> [Task objective]:
Return every line of the listing below unchanged, from the first line through the last.

Saved entries:
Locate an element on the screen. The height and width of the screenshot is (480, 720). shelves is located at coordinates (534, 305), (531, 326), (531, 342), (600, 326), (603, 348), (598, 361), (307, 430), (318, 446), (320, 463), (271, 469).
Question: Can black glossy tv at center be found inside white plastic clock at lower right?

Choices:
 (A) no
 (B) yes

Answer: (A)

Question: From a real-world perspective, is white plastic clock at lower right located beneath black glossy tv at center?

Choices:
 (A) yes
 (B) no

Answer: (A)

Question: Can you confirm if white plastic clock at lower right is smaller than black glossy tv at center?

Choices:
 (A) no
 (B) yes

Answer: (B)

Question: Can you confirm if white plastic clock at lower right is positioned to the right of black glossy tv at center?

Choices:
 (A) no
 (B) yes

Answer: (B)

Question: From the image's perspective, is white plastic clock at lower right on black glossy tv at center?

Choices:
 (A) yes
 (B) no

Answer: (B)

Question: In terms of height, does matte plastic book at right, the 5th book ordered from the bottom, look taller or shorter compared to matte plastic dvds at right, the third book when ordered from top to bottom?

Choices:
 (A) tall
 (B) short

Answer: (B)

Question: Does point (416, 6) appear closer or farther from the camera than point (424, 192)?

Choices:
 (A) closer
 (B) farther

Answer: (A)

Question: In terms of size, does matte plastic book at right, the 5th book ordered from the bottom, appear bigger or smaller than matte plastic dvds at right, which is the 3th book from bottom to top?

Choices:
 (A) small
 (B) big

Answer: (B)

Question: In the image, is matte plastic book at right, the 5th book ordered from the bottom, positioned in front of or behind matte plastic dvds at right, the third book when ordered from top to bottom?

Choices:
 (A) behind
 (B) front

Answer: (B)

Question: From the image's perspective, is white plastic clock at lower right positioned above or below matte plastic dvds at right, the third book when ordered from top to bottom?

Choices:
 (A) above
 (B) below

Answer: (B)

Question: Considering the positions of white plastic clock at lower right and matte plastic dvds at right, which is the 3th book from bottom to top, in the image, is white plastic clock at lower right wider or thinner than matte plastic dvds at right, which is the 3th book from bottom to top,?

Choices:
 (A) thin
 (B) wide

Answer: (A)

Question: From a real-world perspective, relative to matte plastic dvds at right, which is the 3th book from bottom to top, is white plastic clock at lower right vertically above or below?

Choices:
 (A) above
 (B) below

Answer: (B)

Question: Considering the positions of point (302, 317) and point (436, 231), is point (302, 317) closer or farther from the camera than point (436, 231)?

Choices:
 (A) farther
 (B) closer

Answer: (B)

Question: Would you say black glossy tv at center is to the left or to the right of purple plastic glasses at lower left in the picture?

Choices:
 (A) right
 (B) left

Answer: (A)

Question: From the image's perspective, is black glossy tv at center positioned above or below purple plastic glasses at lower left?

> [Answer space]:
Locate an element on the screen. The height and width of the screenshot is (480, 720). shelves is located at coordinates (534, 305), (531, 326), (531, 342), (600, 326), (603, 348), (598, 361), (307, 430), (318, 446), (320, 463), (271, 469).
Question: Can black glossy tv at center be found inside white plastic clock at lower right?

Choices:
 (A) no
 (B) yes

Answer: (A)

Question: From a real-world perspective, is white plastic clock at lower right located beneath black glossy tv at center?

Choices:
 (A) yes
 (B) no

Answer: (A)

Question: Can you confirm if white plastic clock at lower right is smaller than black glossy tv at center?

Choices:
 (A) no
 (B) yes

Answer: (B)

Question: Can you confirm if white plastic clock at lower right is positioned to the right of black glossy tv at center?

Choices:
 (A) no
 (B) yes

Answer: (B)

Question: From the image's perspective, is white plastic clock at lower right on black glossy tv at center?

Choices:
 (A) yes
 (B) no

Answer: (B)

Question: In terms of height, does matte plastic book at right, the 5th book ordered from the bottom, look taller or shorter compared to matte plastic dvds at right, the third book when ordered from top to bottom?

Choices:
 (A) tall
 (B) short

Answer: (B)

Question: Does point (416, 6) appear closer or farther from the camera than point (424, 192)?

Choices:
 (A) closer
 (B) farther

Answer: (A)

Question: In terms of size, does matte plastic book at right, the 5th book ordered from the bottom, appear bigger or smaller than matte plastic dvds at right, which is the 3th book from bottom to top?

Choices:
 (A) small
 (B) big

Answer: (B)

Question: In the image, is matte plastic book at right, the 5th book ordered from the bottom, positioned in front of or behind matte plastic dvds at right, the third book when ordered from top to bottom?

Choices:
 (A) behind
 (B) front

Answer: (B)

Question: From the image's perspective, is white plastic clock at lower right positioned above or below matte plastic dvds at right, the third book when ordered from top to bottom?

Choices:
 (A) above
 (B) below

Answer: (B)

Question: Considering the positions of white plastic clock at lower right and matte plastic dvds at right, which is the 3th book from bottom to top, in the image, is white plastic clock at lower right wider or thinner than matte plastic dvds at right, which is the 3th book from bottom to top,?

Choices:
 (A) thin
 (B) wide

Answer: (A)

Question: From a real-world perspective, relative to matte plastic dvds at right, which is the 3th book from bottom to top, is white plastic clock at lower right vertically above or below?

Choices:
 (A) above
 (B) below

Answer: (B)

Question: Considering the positions of point (302, 317) and point (436, 231), is point (302, 317) closer or farther from the camera than point (436, 231)?

Choices:
 (A) farther
 (B) closer

Answer: (B)

Question: Would you say black glossy tv at center is to the left or to the right of purple plastic glasses at lower left in the picture?

Choices:
 (A) right
 (B) left

Answer: (A)

Question: From the image's perspective, is black glossy tv at center positioned above or below purple plastic glasses at lower left?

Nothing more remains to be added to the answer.